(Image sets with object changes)
----

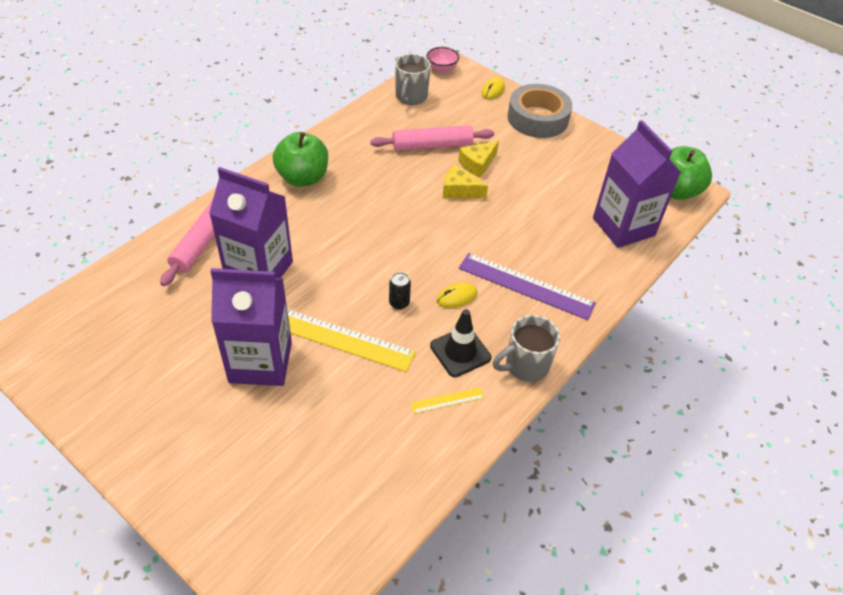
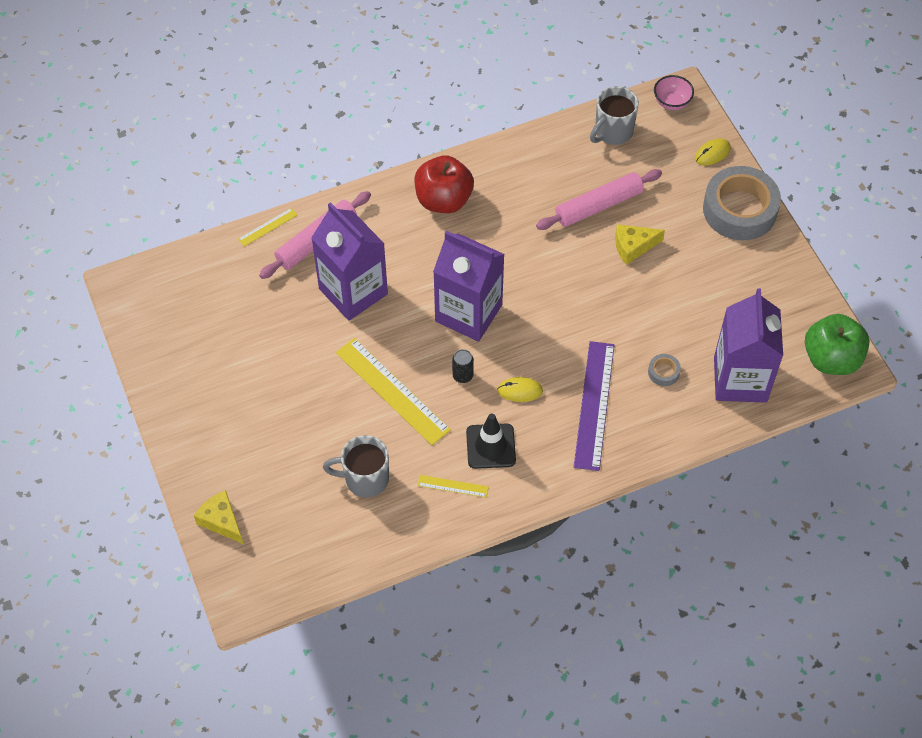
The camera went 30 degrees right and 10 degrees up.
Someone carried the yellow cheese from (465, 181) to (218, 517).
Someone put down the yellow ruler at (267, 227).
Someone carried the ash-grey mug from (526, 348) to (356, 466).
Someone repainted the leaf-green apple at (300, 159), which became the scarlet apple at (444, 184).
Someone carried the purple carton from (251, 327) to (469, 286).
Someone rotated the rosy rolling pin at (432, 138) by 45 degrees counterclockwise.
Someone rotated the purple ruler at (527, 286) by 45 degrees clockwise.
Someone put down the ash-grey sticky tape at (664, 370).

----

Directions for this task:
Output every entry exactly, leaving out pictures.

Answer space:
The camera went 30 degrees right and 10 degrees up.
Someone carried the yellow cheese from (465, 181) to (218, 517).
Someone put down the yellow ruler at (267, 227).
Someone carried the ash-grey mug from (526, 348) to (356, 466).
Someone repainted the leaf-green apple at (300, 159), which became the scarlet apple at (444, 184).
Someone carried the purple carton from (251, 327) to (469, 286).
Someone rotated the rosy rolling pin at (432, 138) by 45 degrees counterclockwise.
Someone rotated the purple ruler at (527, 286) by 45 degrees clockwise.
Someone put down the ash-grey sticky tape at (664, 370).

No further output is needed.